START Exercise input

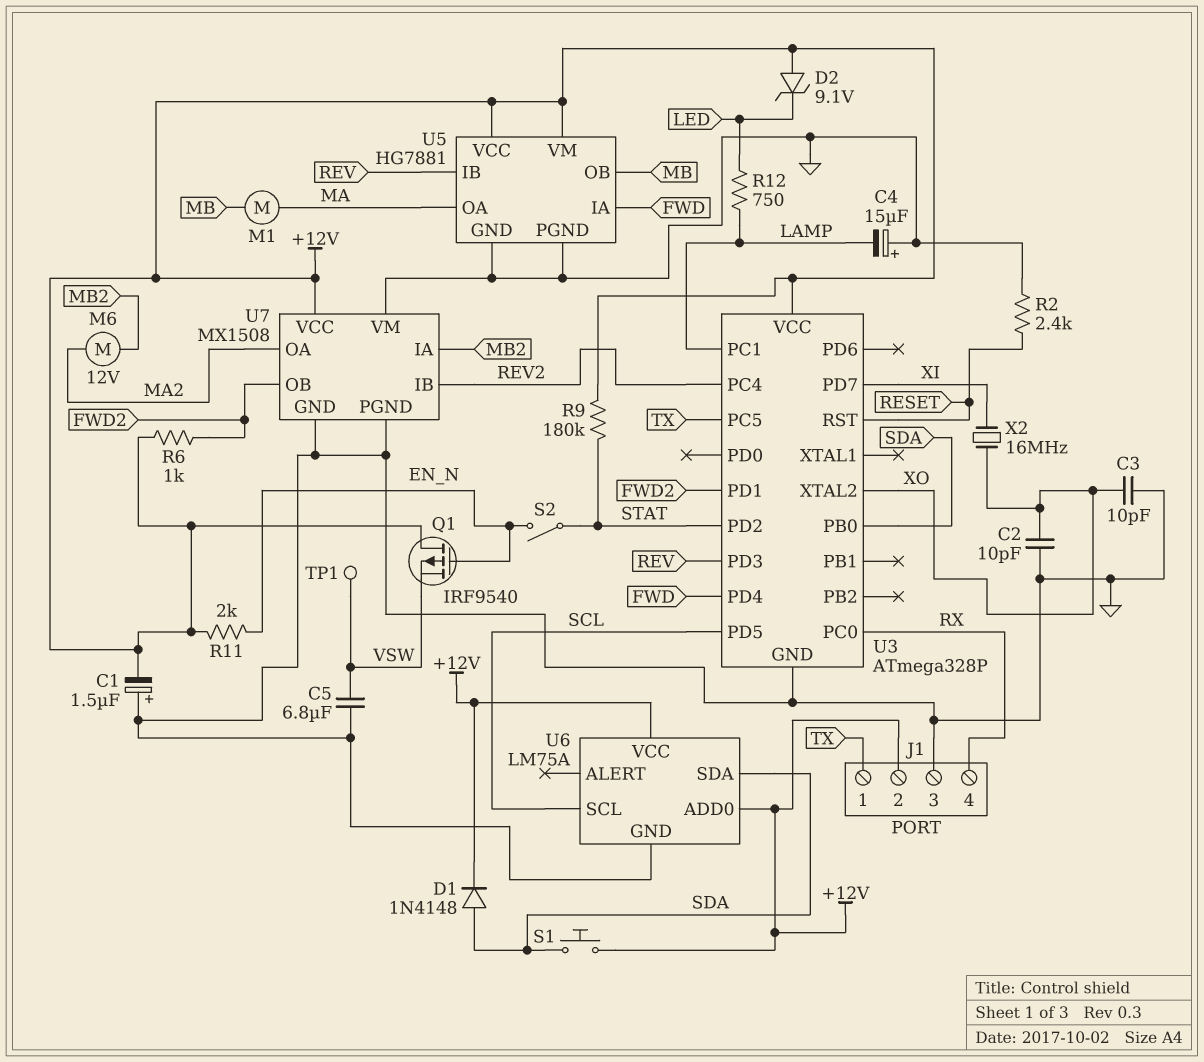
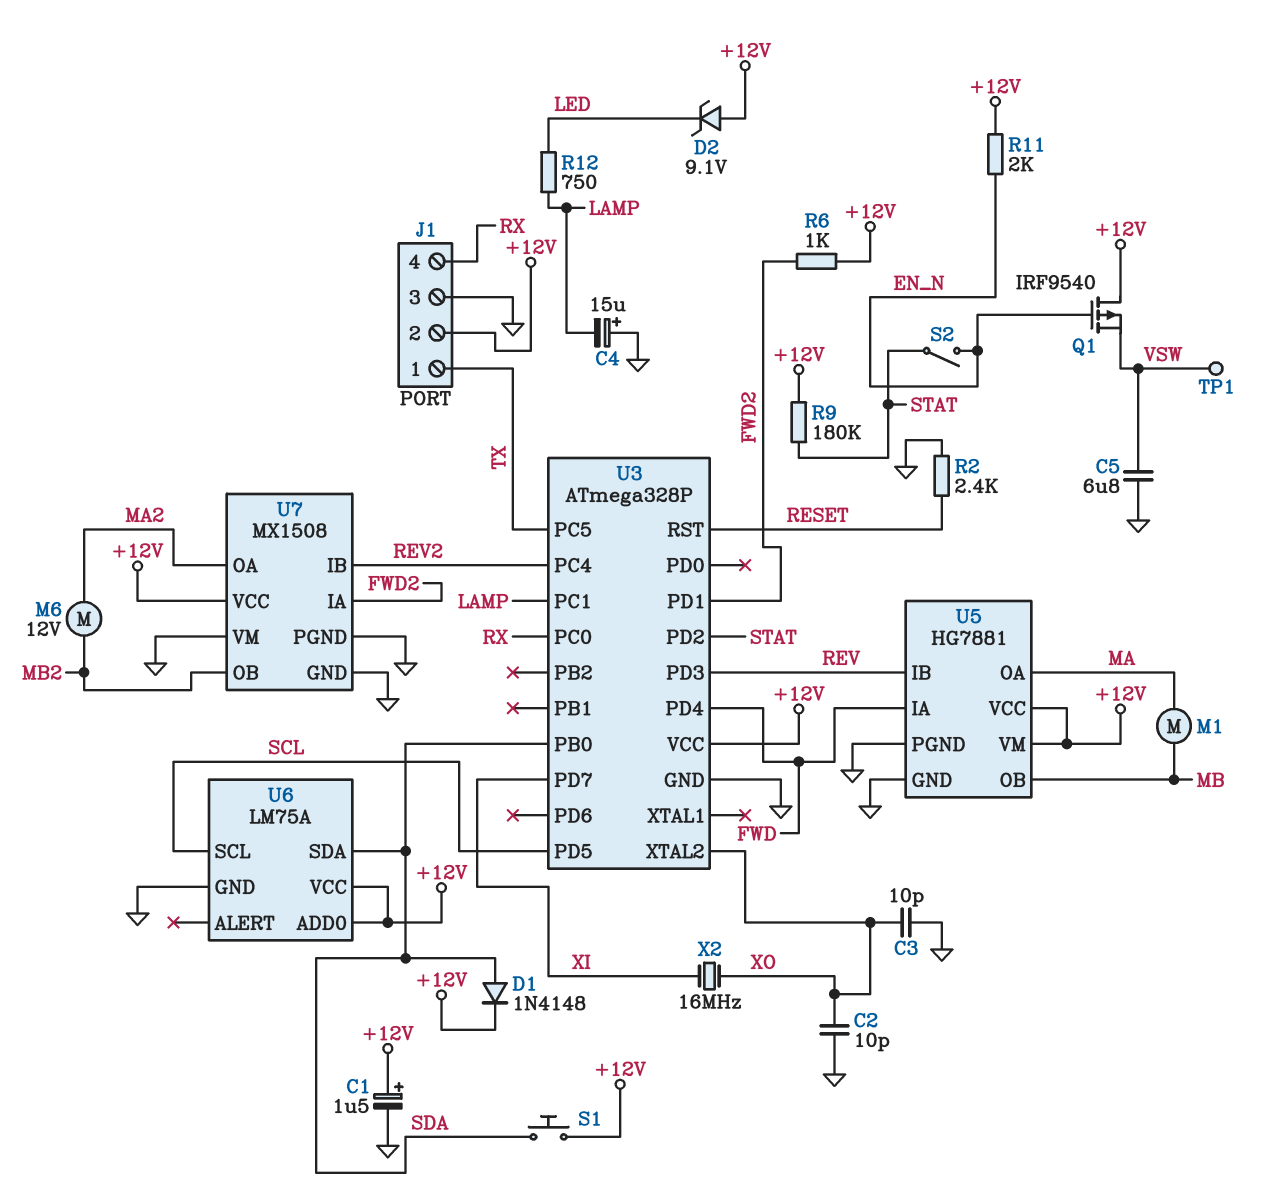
C1: 1.5uF (plus GND, minus +12V) -> 1.5uF (plus +12V, minus GND)
U7 pin IA: MB2 -> FWD2
U7 pin OB: FWD2 -> MB2

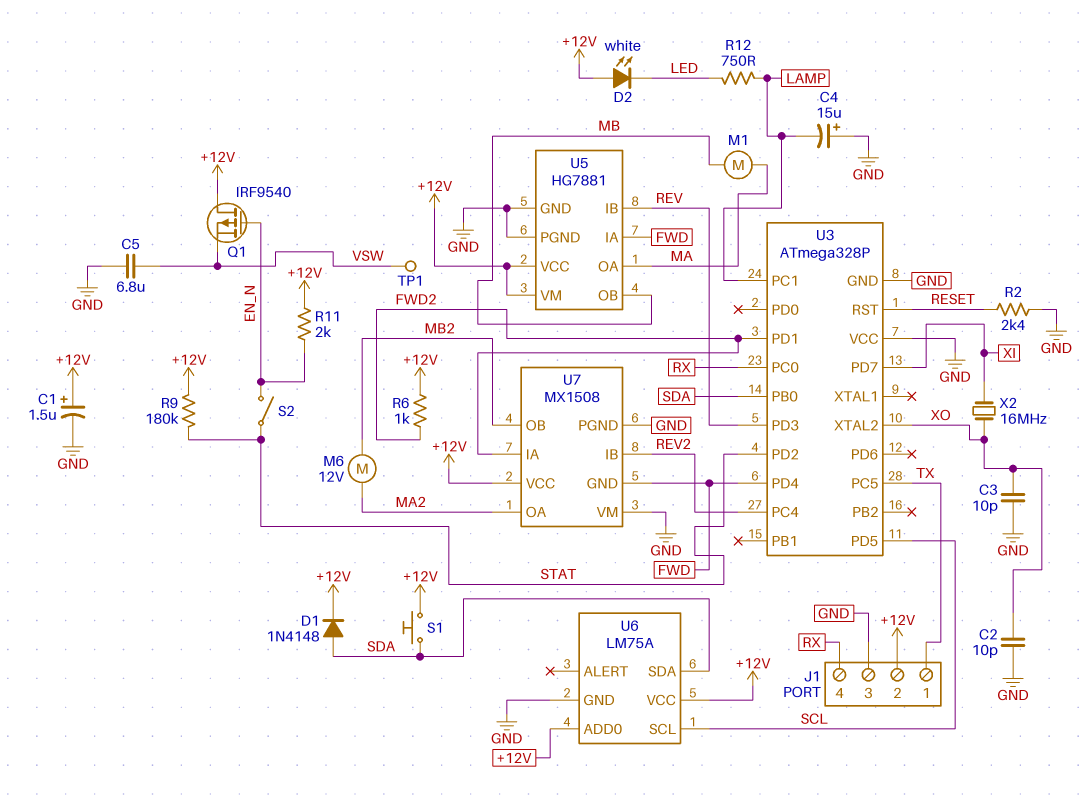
D2: zener 9.1V (A +12V, K LED) -> LED white (A +12V, K LED)
U3 pin VCC: +12V -> GND
U7 pin GND: GND -> FWD

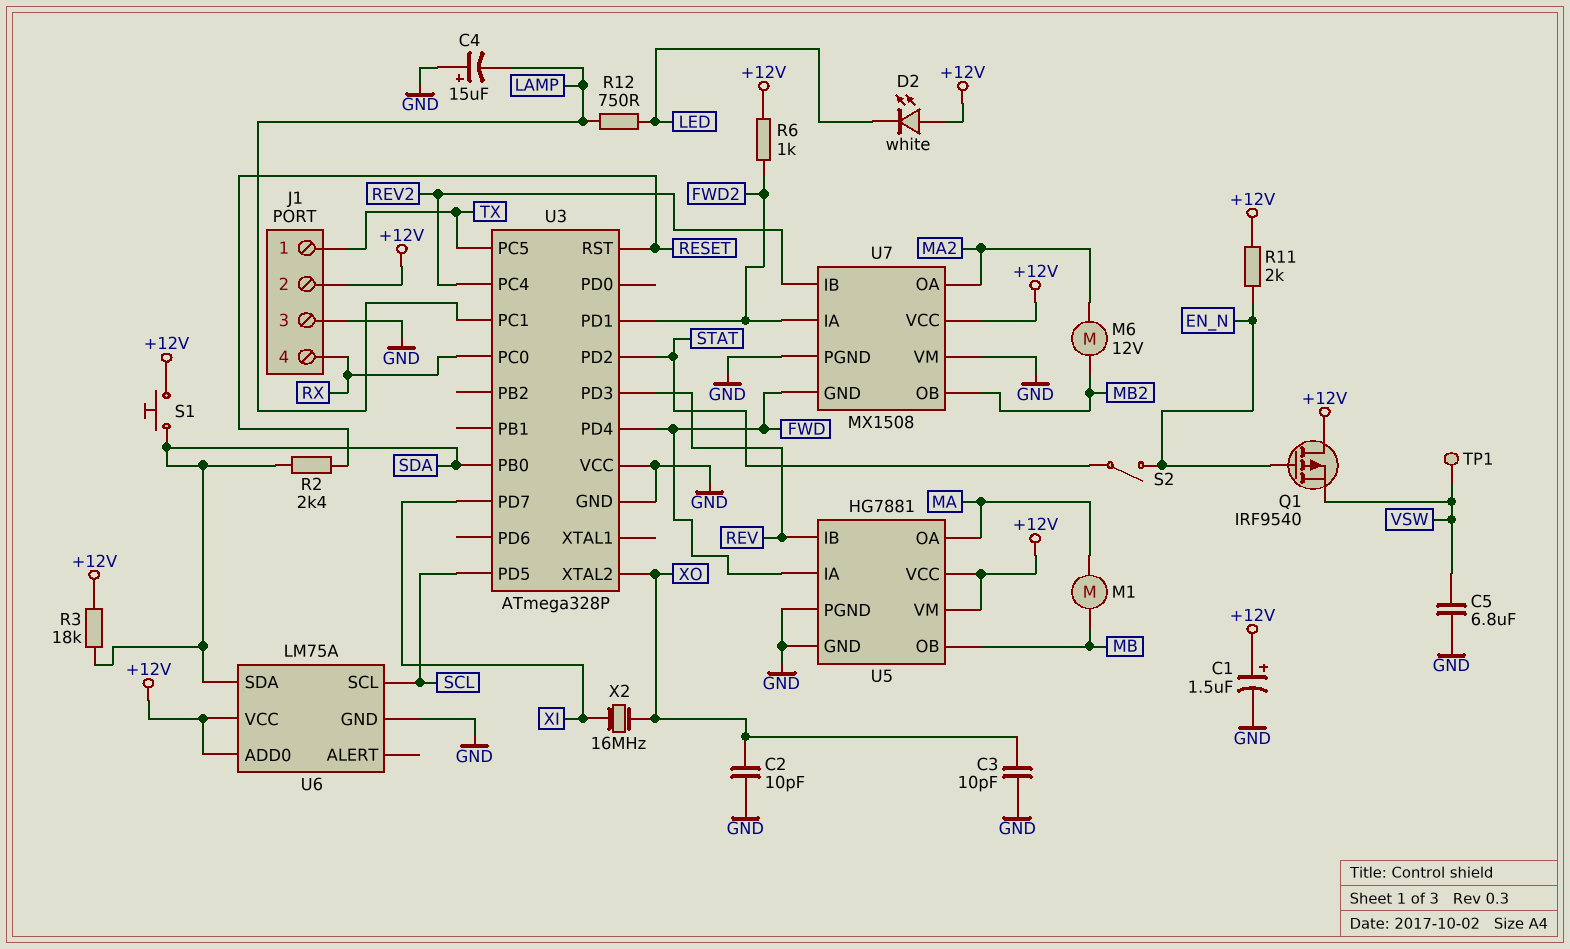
D1: diode 1N4148 (A SDA, K +12V) -> none
R2: 2.4k (GND, RESET) -> 2.4k (RESET, SDA)
R3: none -> 18k (+12V, SDA)
R9: 180k (+12V, STAT) -> none

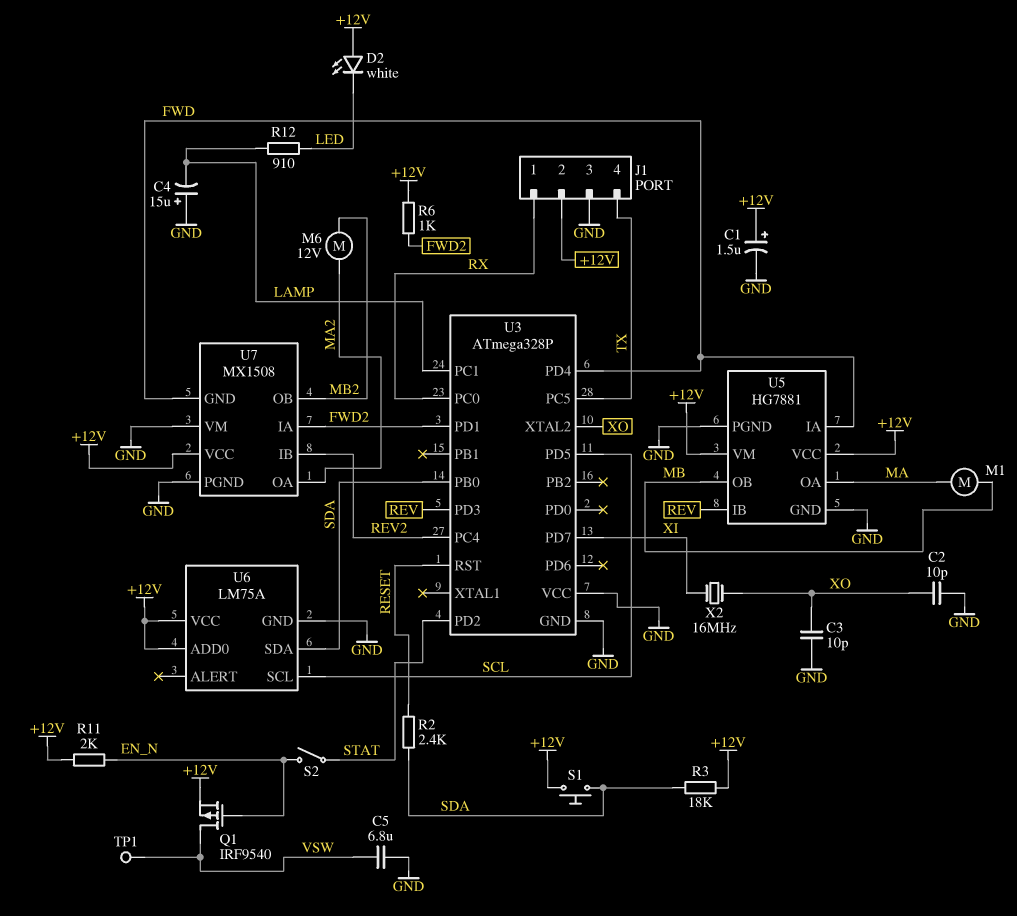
J1 pin 1: TX -> RX
J1 pin 4: RX -> TX
Q1: PMOS IRF9540 (G EN_N, D +12V, S VSW) -> PMOS IRF9540 (G EN_N, D VSW, S +12V)
R12: 750 (LAMP, LED) -> 910 (LAMP, LED)

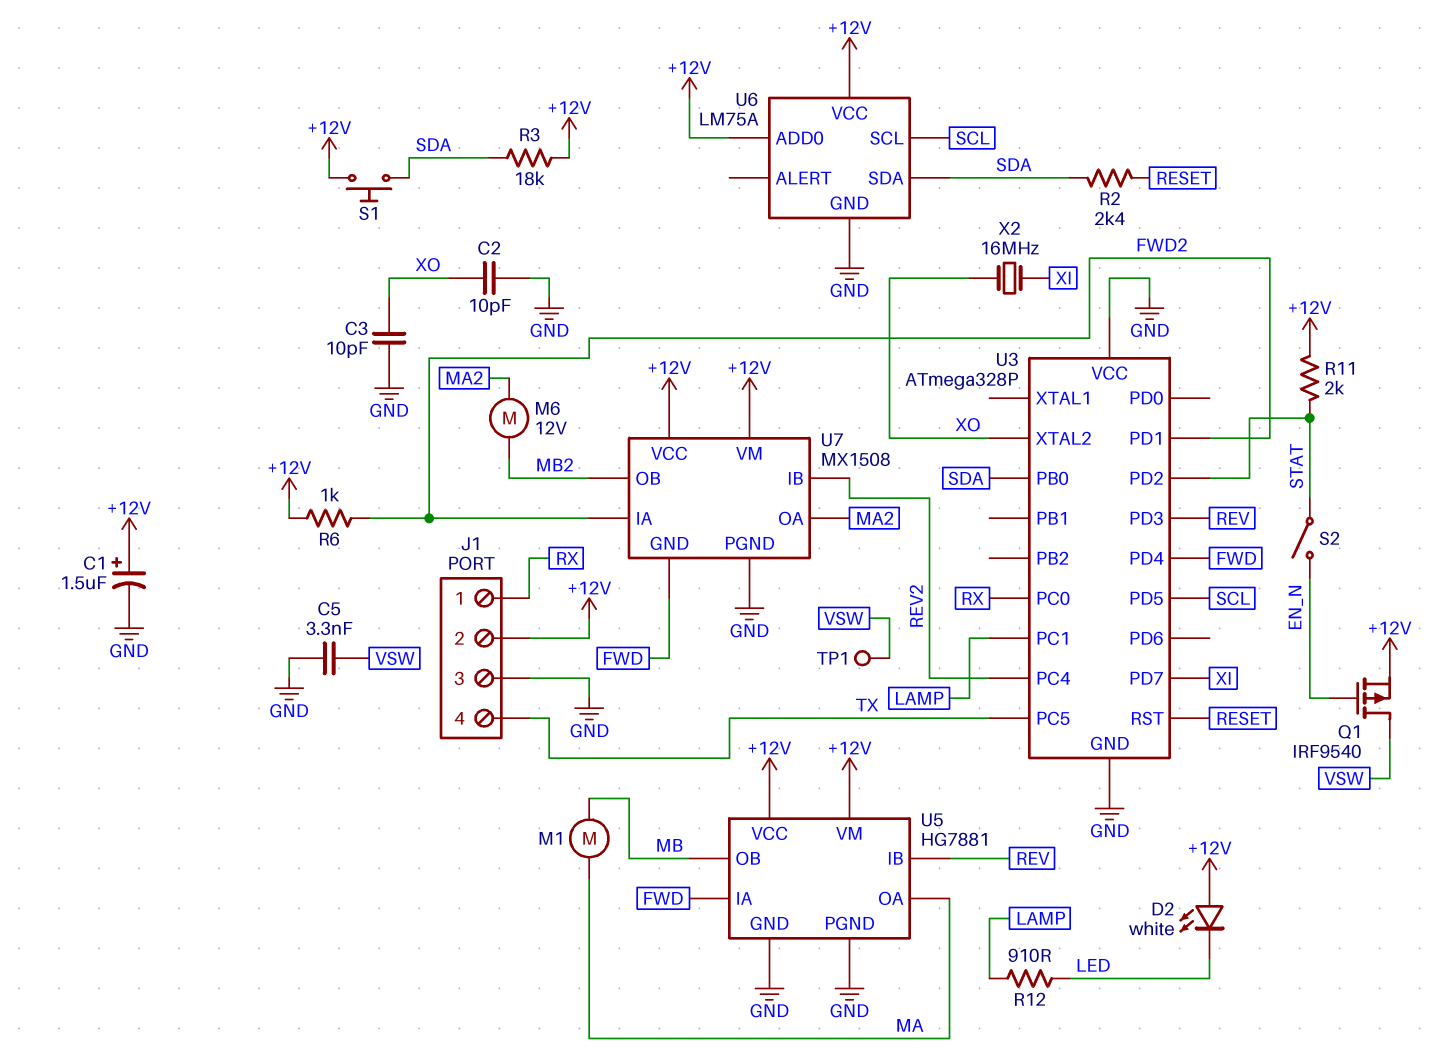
C4: 15uF (plus GND, minus LAMP) -> none
C5: 6.8uF (GND, VSW) -> 3.3nF (GND, VSW)
R11: 2k (+12V, EN_N) -> 2k (+12V, STAT)
U7 pin VM: GND -> +12V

END Exercise input

**Goal of the exercise**
Tally up the lines holding the string "STAT" in the data above, and respond with nothing but the number.

**Solution**
2